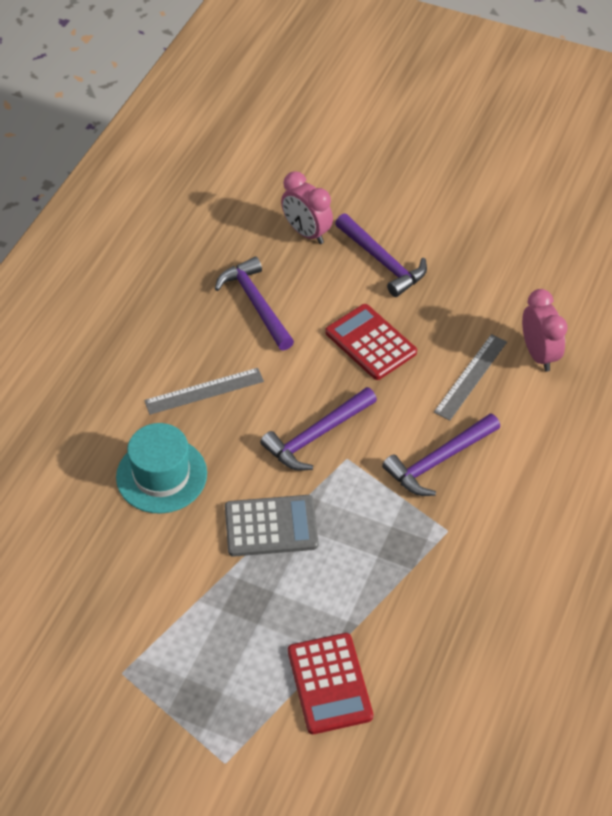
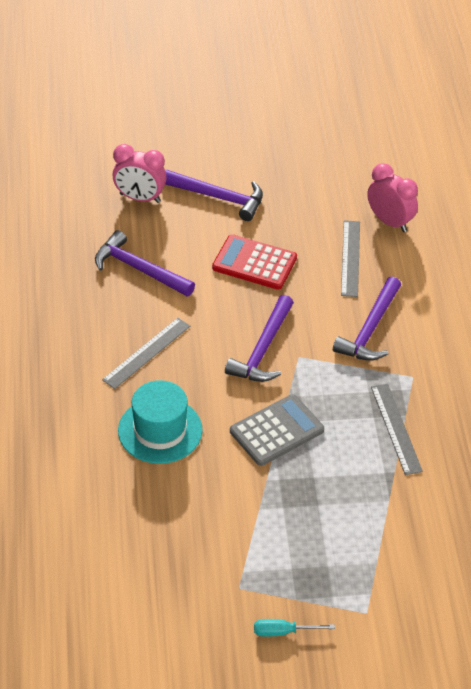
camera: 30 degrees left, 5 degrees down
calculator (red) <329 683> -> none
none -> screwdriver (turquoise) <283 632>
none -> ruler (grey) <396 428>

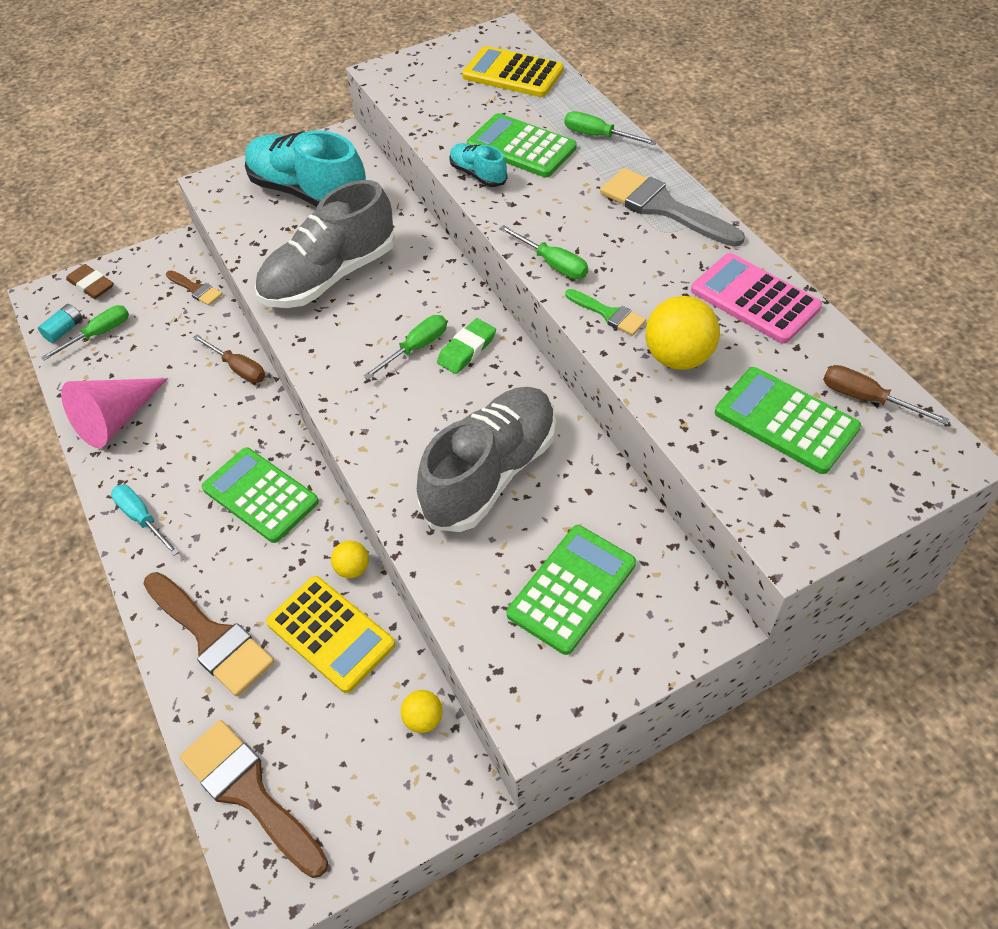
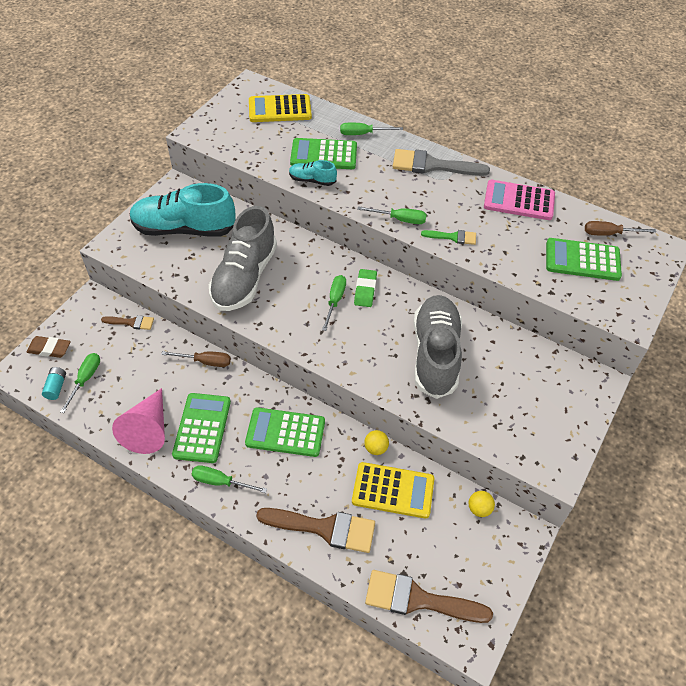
camera: 35 degrees left, 0 degrees up
ball (yellow) <678 357> -> none
calculator (green) <572 589> -> calculator (green) <202 428>, shifted
screwdriver (turquoise) <142 518> -> screwdriver (green) <220 482>

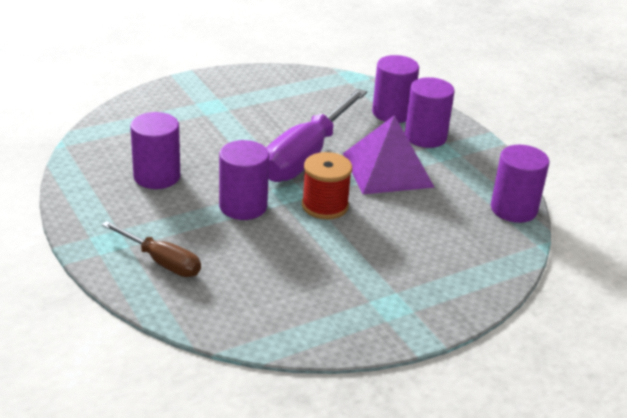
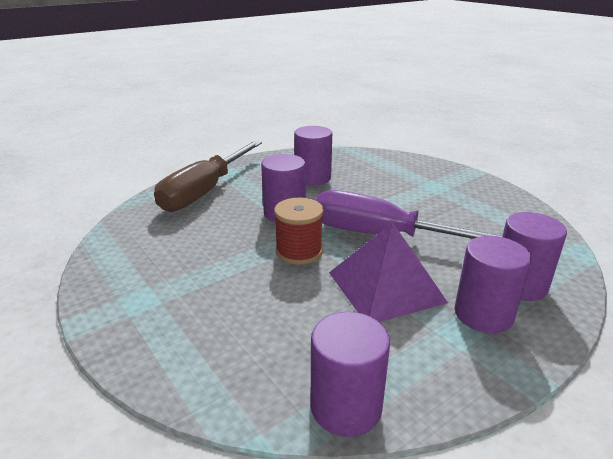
camera: 85 degrees right, 5 degrees down
screwdriver (brown) <162 262> -> screwdriver (brown) <205 191>, x1.82

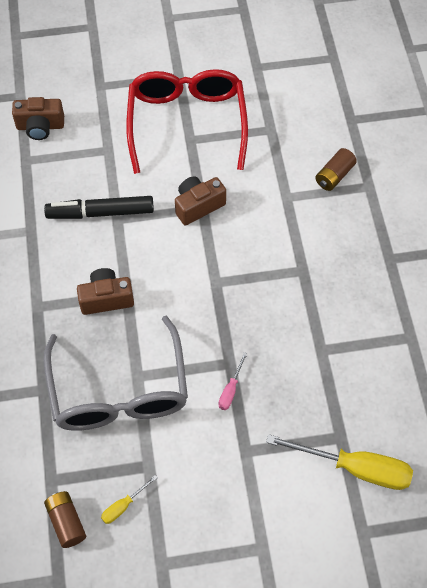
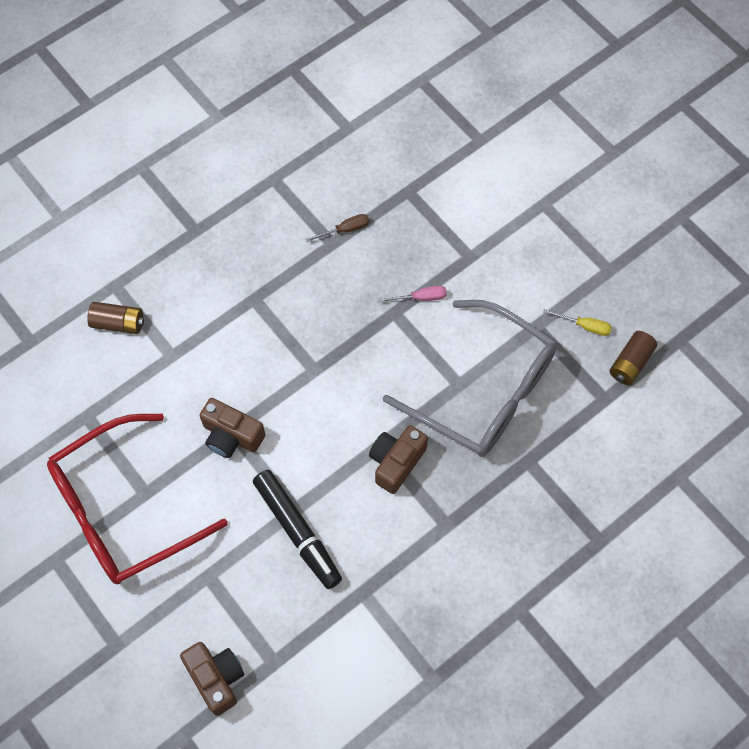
camera: 120 degrees left, 5 degrees up
screwdriver (yellow) <355 468> -> none
none -> screwdriver (brown) <345 230>
glasses (grey) <119 391> -> glasses (grey) <485 391>, 75 degrees clockwise
camera (brown) <106 298> -> camera (brown) <396 462>, 75 degrees clockwise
++++++
▸ **YOUR TASK**
Write out again the lines from the one with "none -> screwdriver (turquoise) <283 632>" through the end of the records exactly, without any of the pictures.

▸ **YOUR RESPONSE**
none -> screwdriver (turquoise) <283 632>
none -> ruler (grey) <396 428>

camera: 35 degrees left, 0 degrees up
ball (yellow) <678 357> -> none
calculator (green) <572 589> -> calculator (green) <202 428>, shifted
screwdriver (turquoise) <142 518> -> screwdriver (green) <220 482>

camera: 85 degrees right, 5 degrees down
screwdriver (brown) <162 262> -> screwdriver (brown) <205 191>, x1.82

camera: 120 degrees left, 5 degrees up
screwdriver (yellow) <355 468> -> none
none -> screwdriver (brown) <345 230>
glasses (grey) <119 391> -> glasses (grey) <485 391>, 75 degrees clockwise
camera (brown) <106 298> -> camera (brown) <396 462>, 75 degrees clockwise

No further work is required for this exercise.